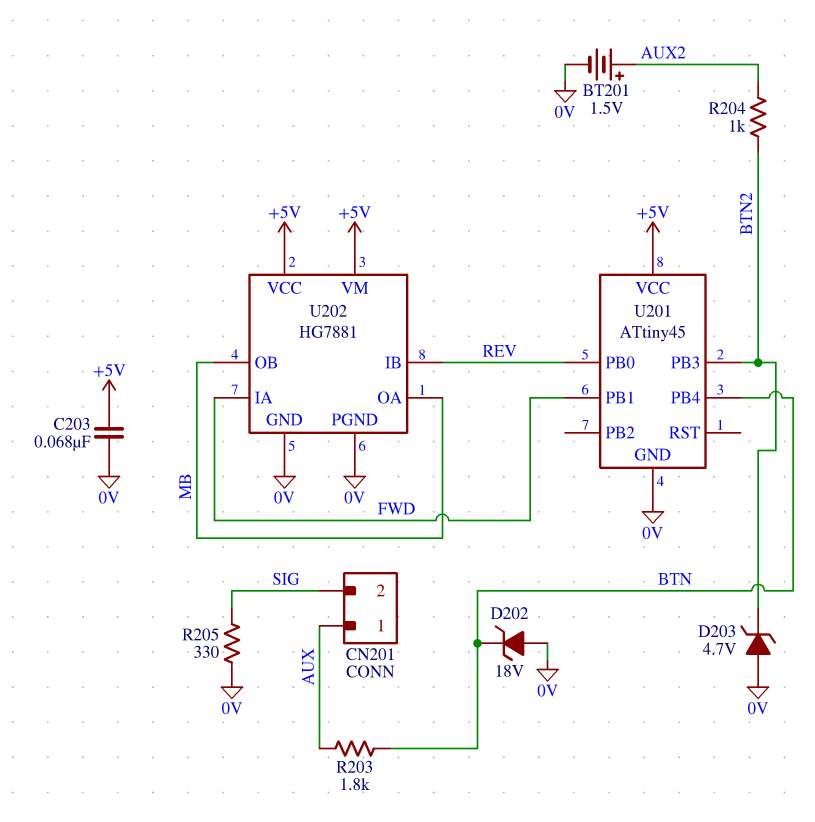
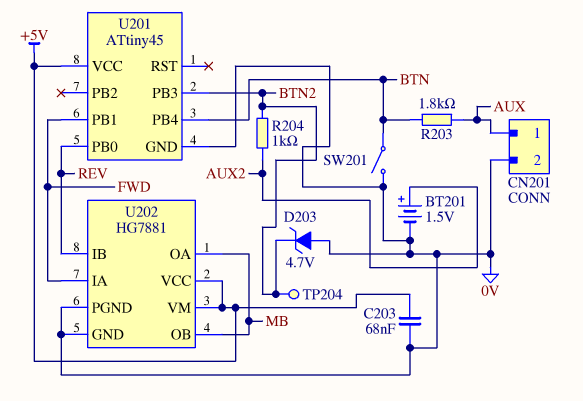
CN201 pin 2: SIG -> 0V
D202: zener 18V (A 0V, K BTN) -> none
R205: 330 (0V, SIG) -> none
SW201: none -> switch (0V, BTN)
TP204: none -> test point (BTN2)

————

YOUR ASSIGNMENT:
Please set down the records above verbatim, with each picture left out.

YOUR RESPONSE:
CN201 pin 2: SIG -> 0V
D202: zener 18V (A 0V, K BTN) -> none
R205: 330 (0V, SIG) -> none
SW201: none -> switch (0V, BTN)
TP204: none -> test point (BTN2)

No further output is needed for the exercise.